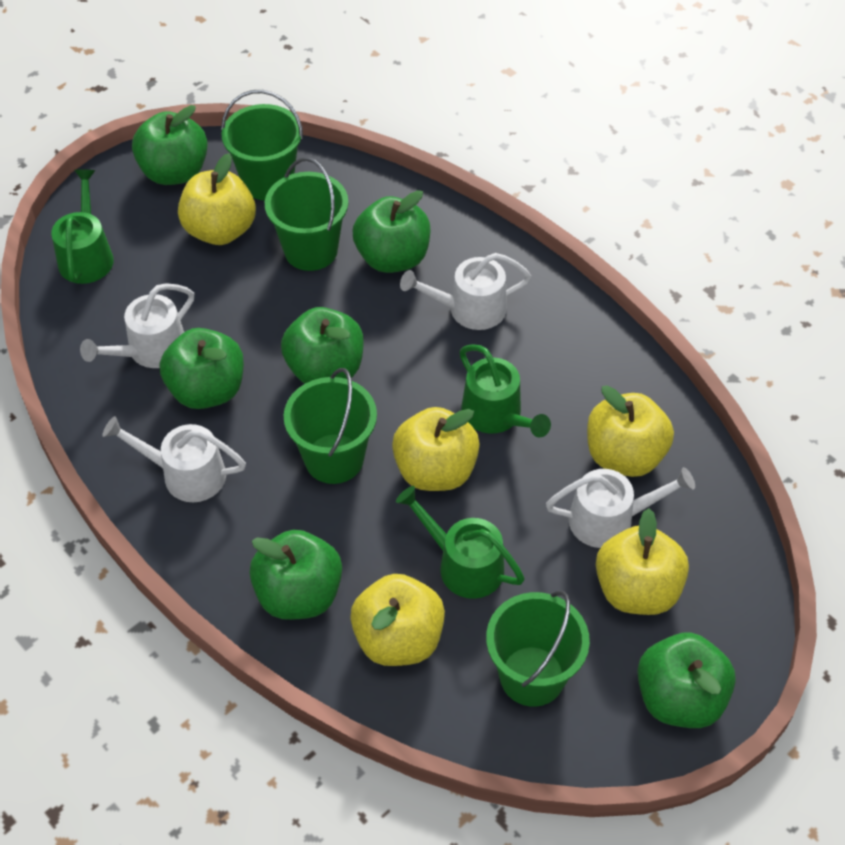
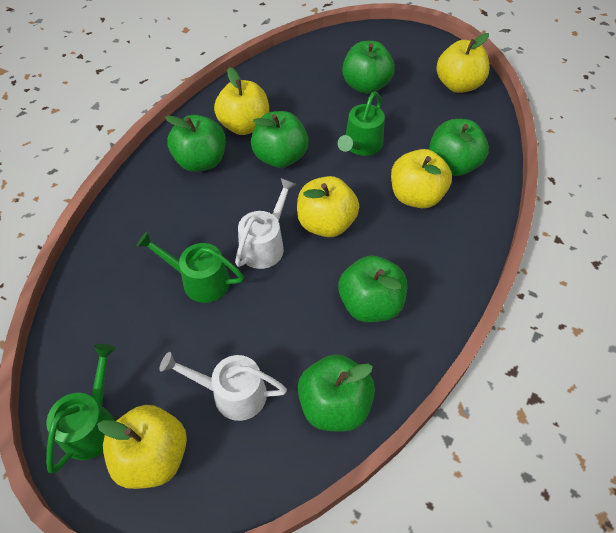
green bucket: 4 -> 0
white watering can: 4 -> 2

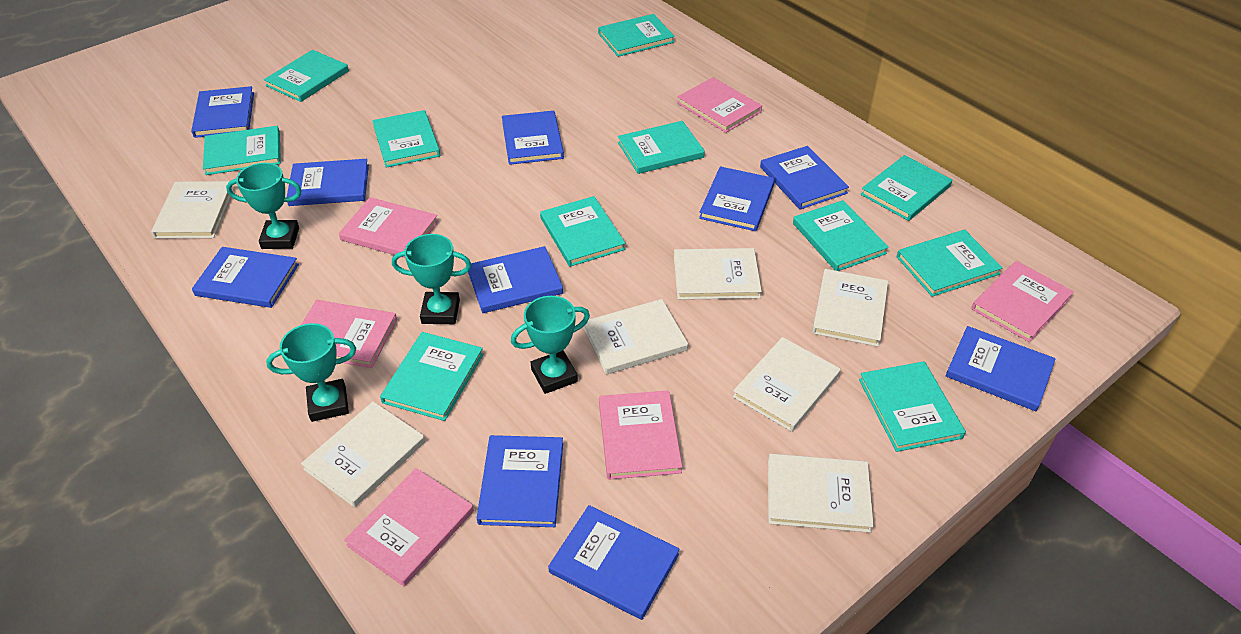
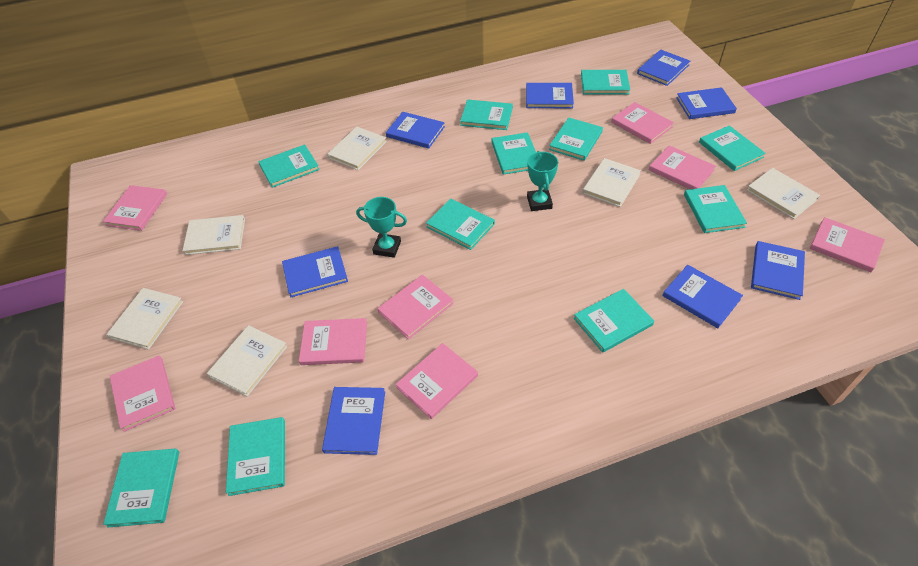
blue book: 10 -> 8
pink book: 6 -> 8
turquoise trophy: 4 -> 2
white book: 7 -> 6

_GOAL OF THE EXERCISE_
Which lines run from the one containing "blue book: 10 -> 8" to the end of the entries above? Quote exactly those, and only those.

_TASK OUTPUT_
blue book: 10 -> 8
pink book: 6 -> 8
turquoise trophy: 4 -> 2
white book: 7 -> 6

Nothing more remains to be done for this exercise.